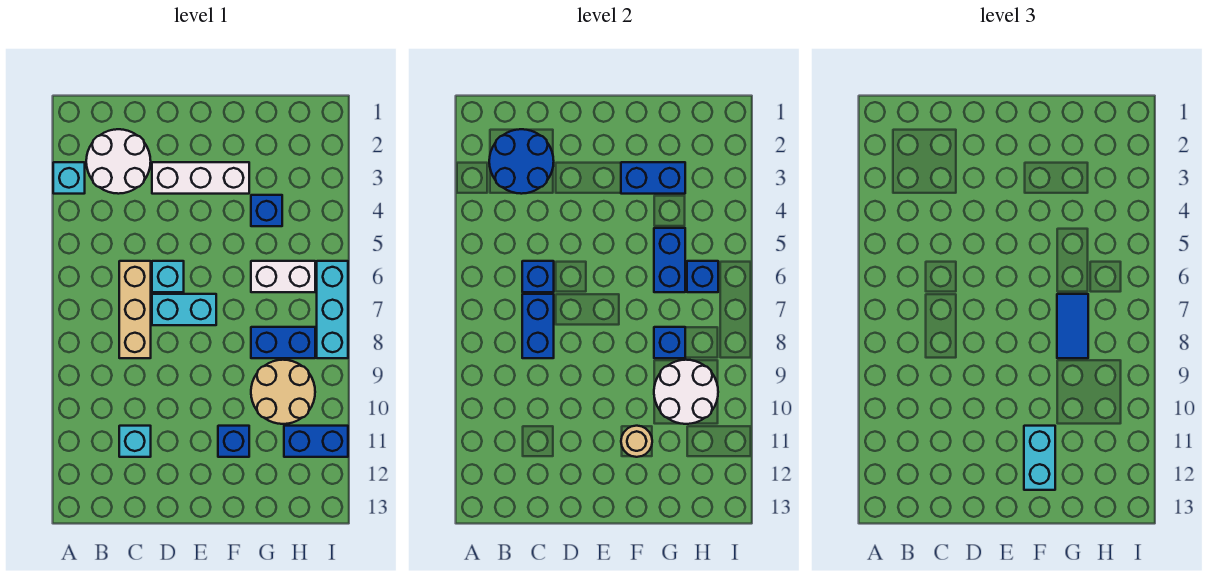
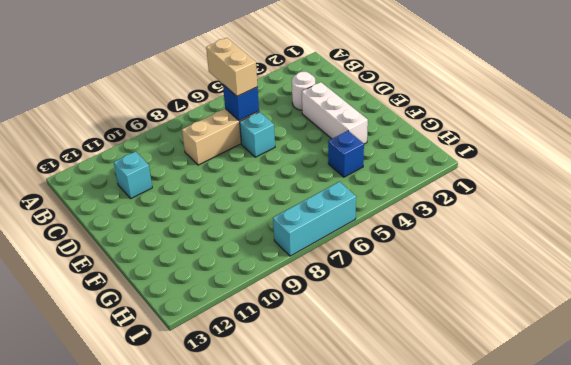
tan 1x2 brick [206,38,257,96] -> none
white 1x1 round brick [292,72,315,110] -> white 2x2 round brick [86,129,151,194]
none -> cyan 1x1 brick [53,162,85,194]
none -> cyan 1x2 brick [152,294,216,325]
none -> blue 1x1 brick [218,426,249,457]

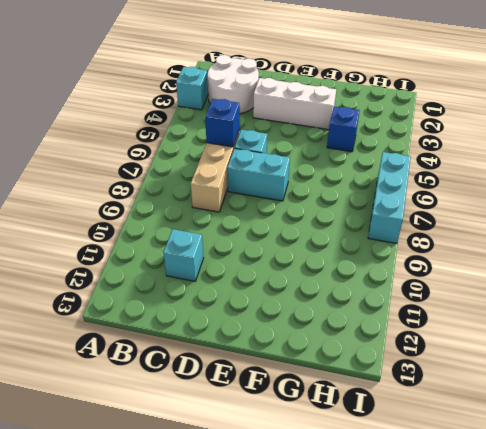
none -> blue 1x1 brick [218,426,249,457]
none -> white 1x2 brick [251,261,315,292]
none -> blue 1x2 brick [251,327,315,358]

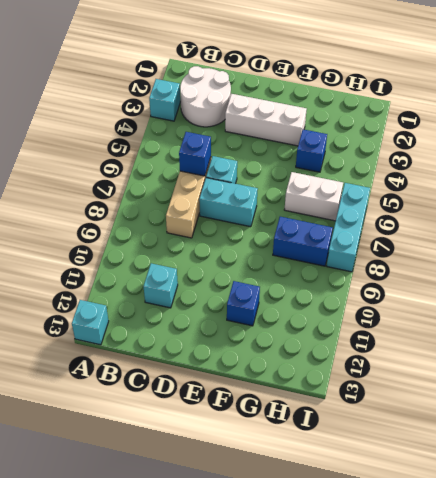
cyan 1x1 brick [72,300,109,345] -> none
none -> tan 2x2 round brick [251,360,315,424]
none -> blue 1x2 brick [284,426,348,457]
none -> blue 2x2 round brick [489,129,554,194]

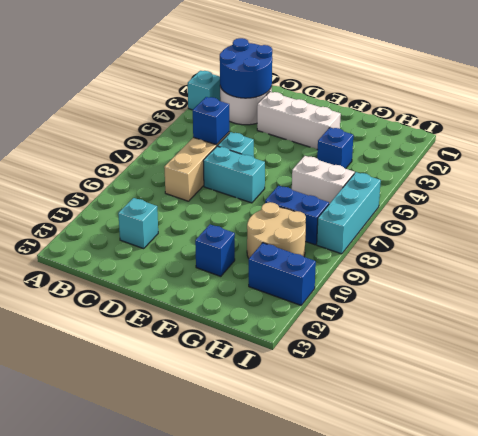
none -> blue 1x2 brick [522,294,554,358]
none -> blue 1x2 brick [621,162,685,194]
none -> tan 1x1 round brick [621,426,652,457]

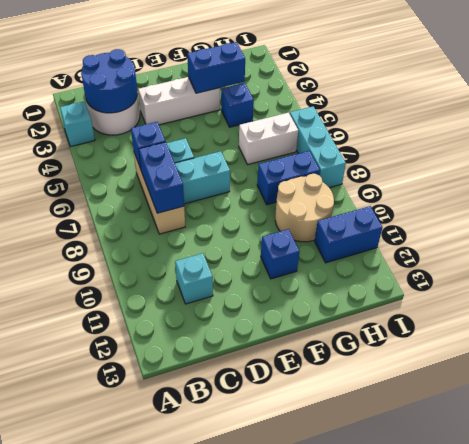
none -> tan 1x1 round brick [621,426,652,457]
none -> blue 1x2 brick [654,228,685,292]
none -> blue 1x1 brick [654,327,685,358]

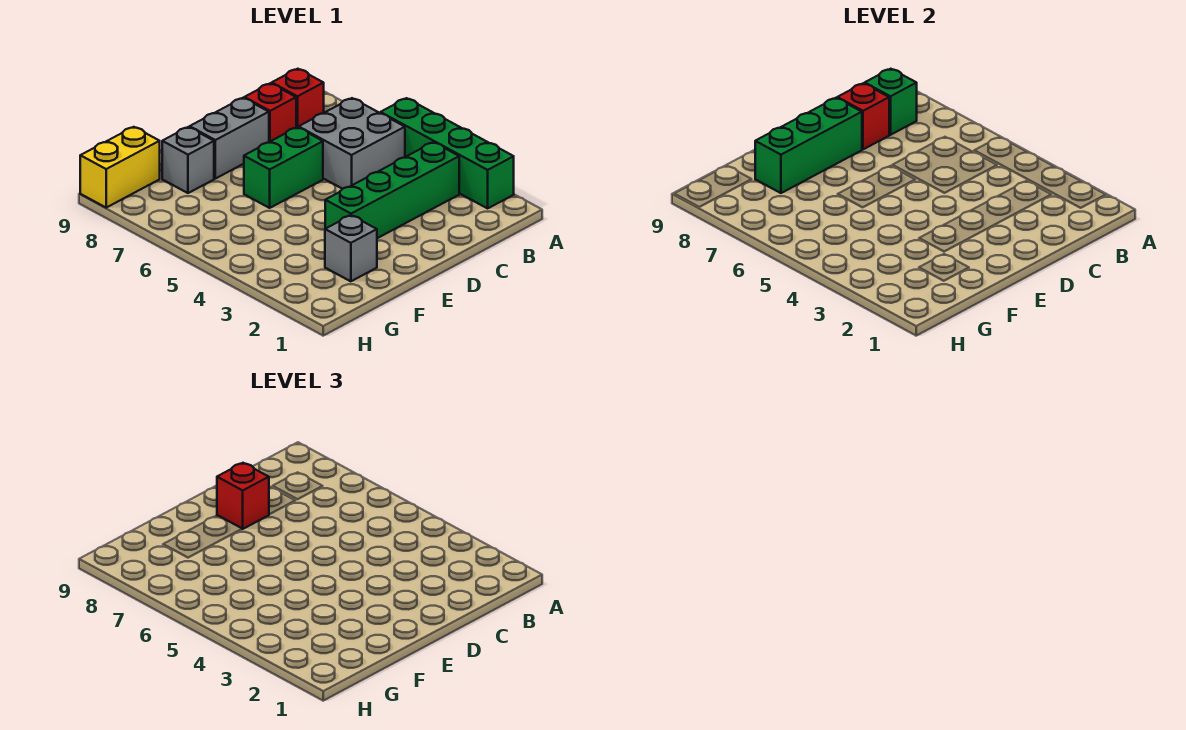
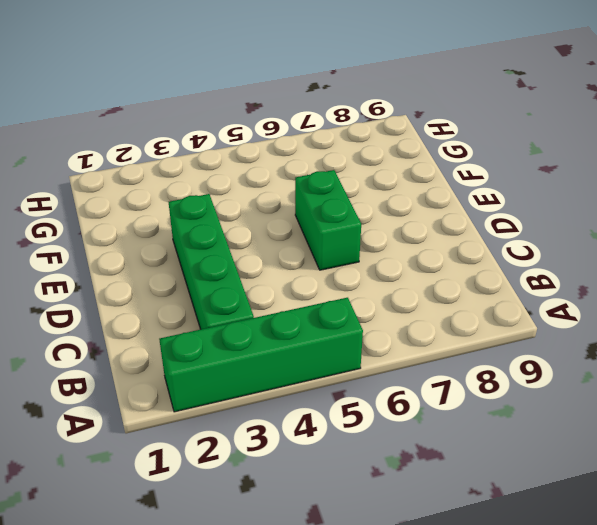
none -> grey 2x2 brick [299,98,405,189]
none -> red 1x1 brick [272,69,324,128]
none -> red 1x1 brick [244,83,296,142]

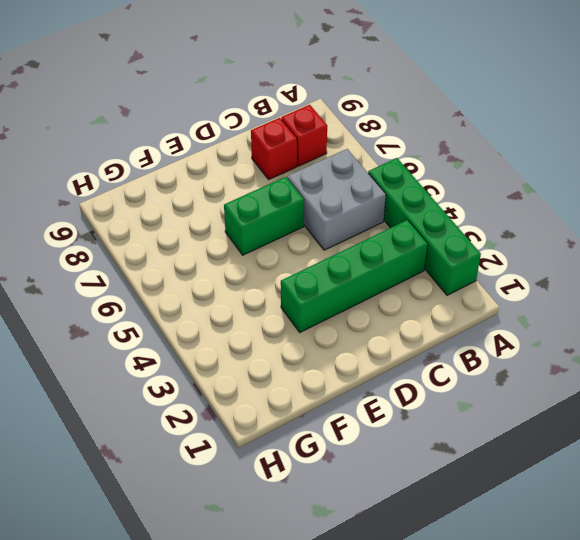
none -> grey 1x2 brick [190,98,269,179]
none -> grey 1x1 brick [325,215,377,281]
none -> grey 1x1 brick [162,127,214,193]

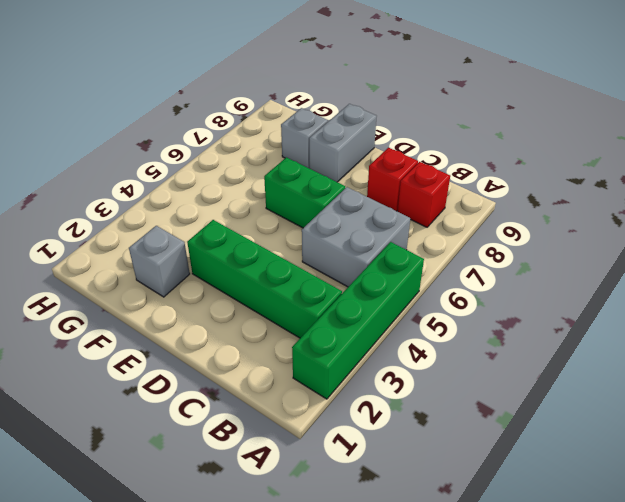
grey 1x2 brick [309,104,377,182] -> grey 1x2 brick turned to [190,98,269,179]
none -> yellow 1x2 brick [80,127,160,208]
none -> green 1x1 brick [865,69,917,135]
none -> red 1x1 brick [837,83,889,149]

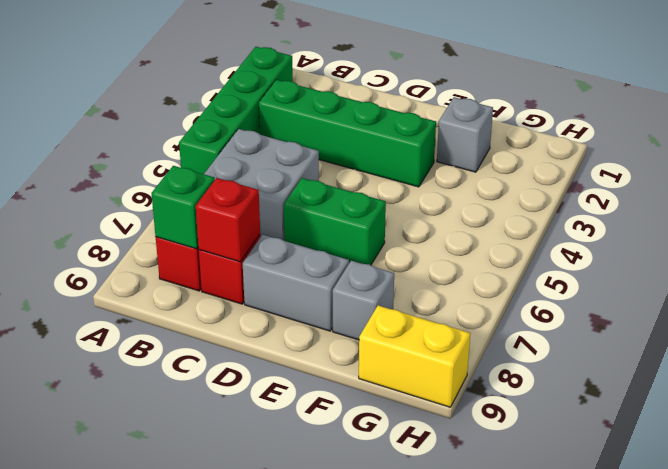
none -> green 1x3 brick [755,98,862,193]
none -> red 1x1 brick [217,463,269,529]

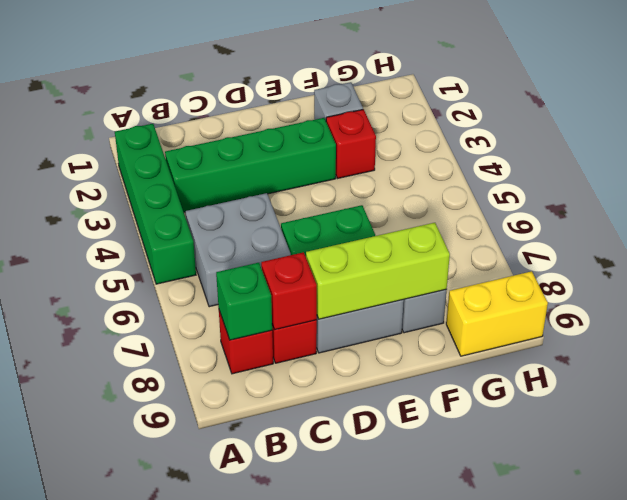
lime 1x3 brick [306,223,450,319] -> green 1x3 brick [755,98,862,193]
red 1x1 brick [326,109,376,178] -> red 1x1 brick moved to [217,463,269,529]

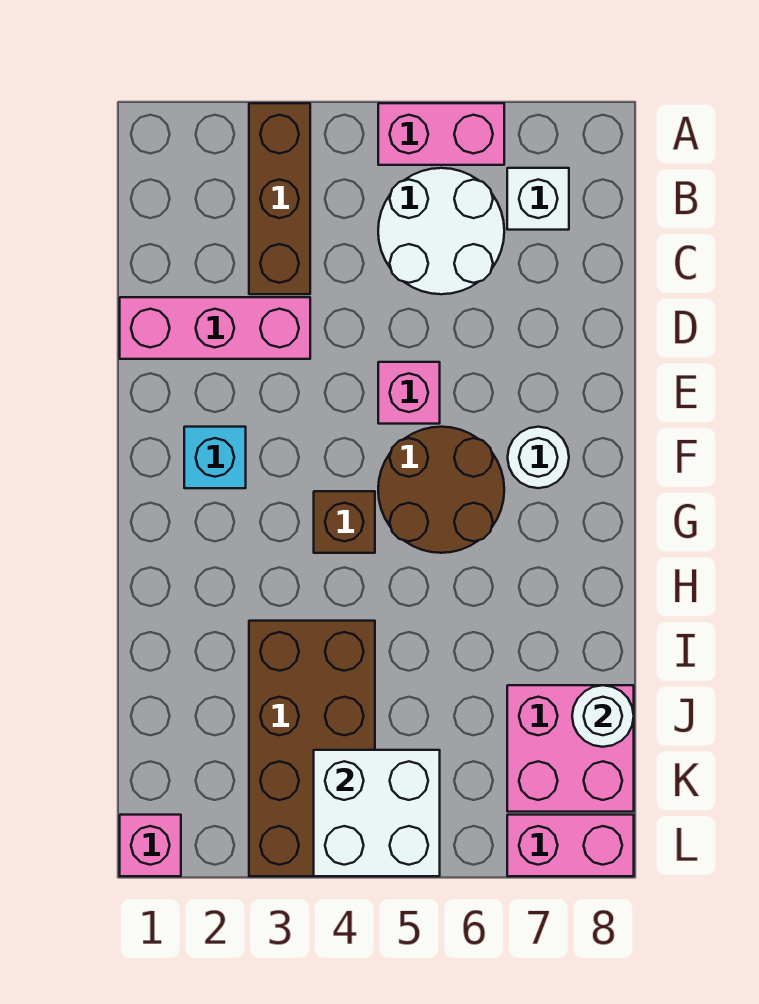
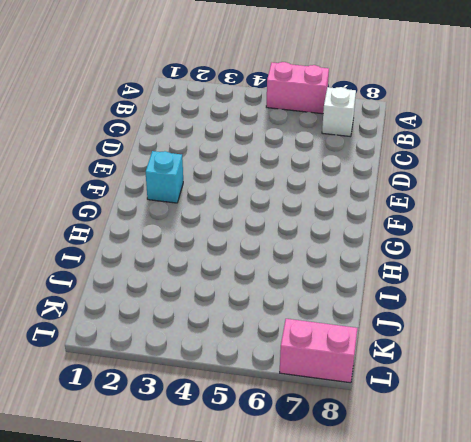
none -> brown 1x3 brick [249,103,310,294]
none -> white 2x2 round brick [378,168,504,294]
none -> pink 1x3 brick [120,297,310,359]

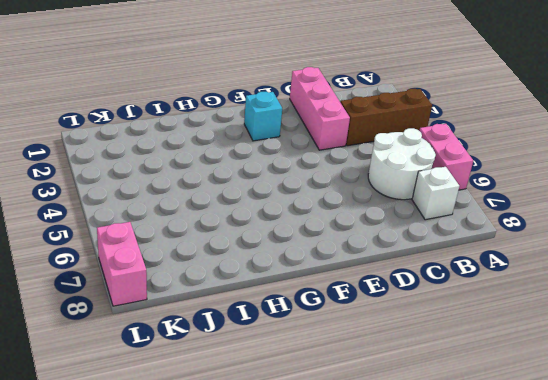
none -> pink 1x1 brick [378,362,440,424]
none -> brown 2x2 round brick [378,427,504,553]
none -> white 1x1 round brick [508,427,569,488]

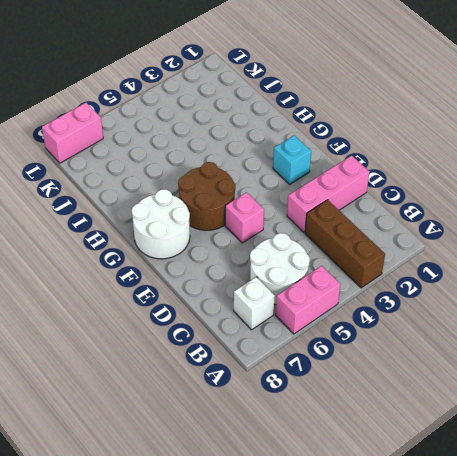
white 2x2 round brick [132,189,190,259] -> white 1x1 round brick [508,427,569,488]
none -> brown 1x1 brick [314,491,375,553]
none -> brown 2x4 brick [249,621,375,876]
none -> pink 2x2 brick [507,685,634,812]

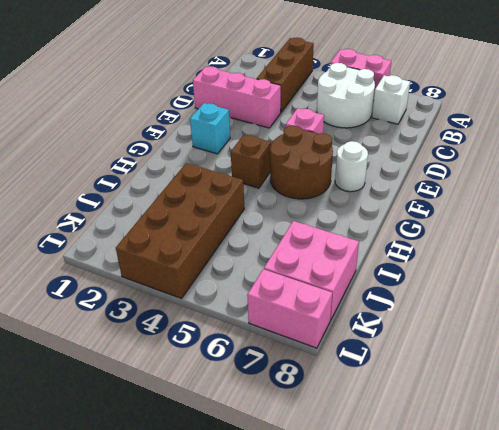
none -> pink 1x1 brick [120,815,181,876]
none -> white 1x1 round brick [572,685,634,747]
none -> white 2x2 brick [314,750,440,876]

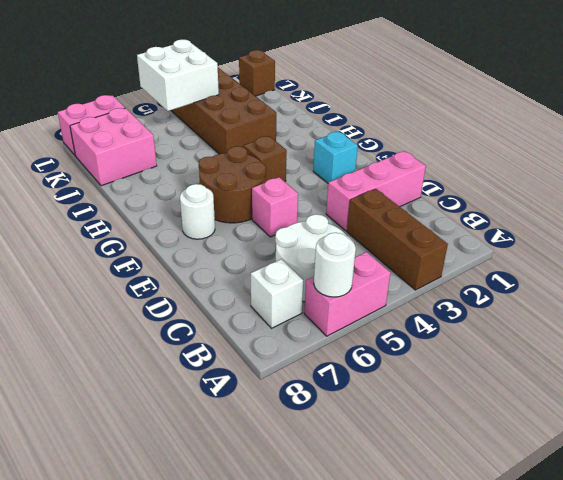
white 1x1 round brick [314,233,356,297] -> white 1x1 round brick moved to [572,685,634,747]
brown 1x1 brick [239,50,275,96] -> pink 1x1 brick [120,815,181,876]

-.-.-

All pictures are to be skipped; the lines from the first line of the records through the line containing "none -> blue 1x2 brick [621,162,685,194]" are to be repeated exactly, both ends included.

tan 1x2 brick [206,38,257,96] -> none
white 1x1 round brick [292,72,315,110] -> white 2x2 round brick [86,129,151,194]
none -> cyan 1x1 brick [53,162,85,194]
none -> cyan 1x2 brick [152,294,216,325]
none -> blue 1x1 brick [218,426,249,457]

none -> blue 1x1 brick [218,426,249,457]
none -> white 1x2 brick [251,261,315,292]
none -> blue 1x2 brick [251,327,315,358]

cyan 1x1 brick [72,300,109,345] -> none
none -> tan 2x2 round brick [251,360,315,424]
none -> blue 1x2 brick [284,426,348,457]
none -> blue 2x2 round brick [489,129,554,194]

none -> blue 1x2 brick [522,294,554,358]
none -> blue 1x2 brick [621,162,685,194]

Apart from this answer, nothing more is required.